>> start Data supplied
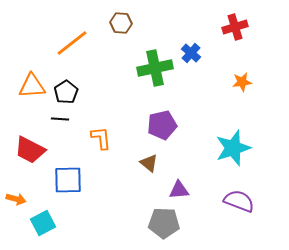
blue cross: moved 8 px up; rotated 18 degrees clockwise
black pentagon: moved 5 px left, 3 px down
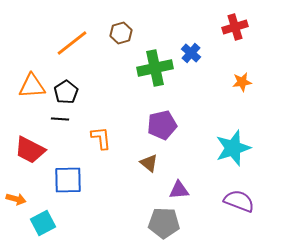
brown hexagon: moved 10 px down; rotated 20 degrees counterclockwise
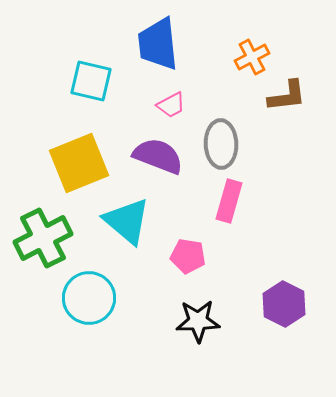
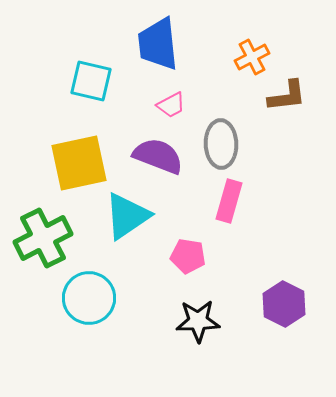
yellow square: rotated 10 degrees clockwise
cyan triangle: moved 5 px up; rotated 46 degrees clockwise
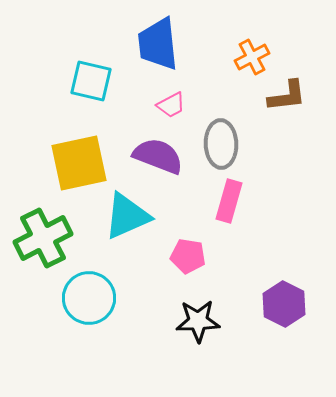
cyan triangle: rotated 10 degrees clockwise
>> end Data supplied
• Task directions: Repeat every line from the entries above word for word, leaving out the pictures.

• Finished exercise:
blue cross: moved 8 px up; rotated 18 degrees clockwise
black pentagon: moved 5 px left, 3 px down
brown hexagon: moved 10 px down; rotated 20 degrees counterclockwise
yellow square: rotated 10 degrees clockwise
cyan triangle: moved 5 px up; rotated 46 degrees clockwise
cyan triangle: rotated 10 degrees clockwise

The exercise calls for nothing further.